Go through the entries and count the lines with the string "VCELL" in them. Give only that number.

--- Records supplied Enclosed Below ---

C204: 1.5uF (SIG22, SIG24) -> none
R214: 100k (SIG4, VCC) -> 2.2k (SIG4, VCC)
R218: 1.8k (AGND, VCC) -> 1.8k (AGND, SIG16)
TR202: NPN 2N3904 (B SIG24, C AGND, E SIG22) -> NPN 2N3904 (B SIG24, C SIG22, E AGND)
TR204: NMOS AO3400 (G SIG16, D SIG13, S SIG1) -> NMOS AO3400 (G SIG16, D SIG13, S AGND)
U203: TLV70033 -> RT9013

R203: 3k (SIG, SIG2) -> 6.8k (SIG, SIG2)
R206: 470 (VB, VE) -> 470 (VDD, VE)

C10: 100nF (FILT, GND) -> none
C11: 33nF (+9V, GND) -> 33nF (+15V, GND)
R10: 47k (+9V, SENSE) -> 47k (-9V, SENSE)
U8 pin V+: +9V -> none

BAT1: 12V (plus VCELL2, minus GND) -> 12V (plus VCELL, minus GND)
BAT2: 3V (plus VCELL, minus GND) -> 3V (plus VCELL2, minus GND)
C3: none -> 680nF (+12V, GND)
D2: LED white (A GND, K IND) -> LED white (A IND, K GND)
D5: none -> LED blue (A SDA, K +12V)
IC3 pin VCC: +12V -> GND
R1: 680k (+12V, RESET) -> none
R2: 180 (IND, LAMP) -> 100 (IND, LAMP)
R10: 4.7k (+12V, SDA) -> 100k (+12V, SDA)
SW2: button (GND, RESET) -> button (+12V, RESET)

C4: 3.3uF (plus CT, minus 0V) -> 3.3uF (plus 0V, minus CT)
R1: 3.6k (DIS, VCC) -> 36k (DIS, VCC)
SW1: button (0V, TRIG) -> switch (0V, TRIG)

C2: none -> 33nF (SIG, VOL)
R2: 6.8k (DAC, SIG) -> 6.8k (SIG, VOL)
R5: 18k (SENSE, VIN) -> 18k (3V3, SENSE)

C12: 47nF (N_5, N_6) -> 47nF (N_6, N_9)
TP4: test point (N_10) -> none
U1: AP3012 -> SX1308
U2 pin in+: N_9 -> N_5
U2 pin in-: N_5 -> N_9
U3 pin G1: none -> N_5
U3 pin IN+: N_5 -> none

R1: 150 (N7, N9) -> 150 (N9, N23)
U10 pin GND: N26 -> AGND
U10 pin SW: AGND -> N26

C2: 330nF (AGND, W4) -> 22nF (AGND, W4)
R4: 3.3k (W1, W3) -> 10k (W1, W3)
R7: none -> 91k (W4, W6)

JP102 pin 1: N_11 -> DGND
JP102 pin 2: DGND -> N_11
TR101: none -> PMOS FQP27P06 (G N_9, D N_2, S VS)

--- End of Enclosed Records supplied ---

● Response to this task
2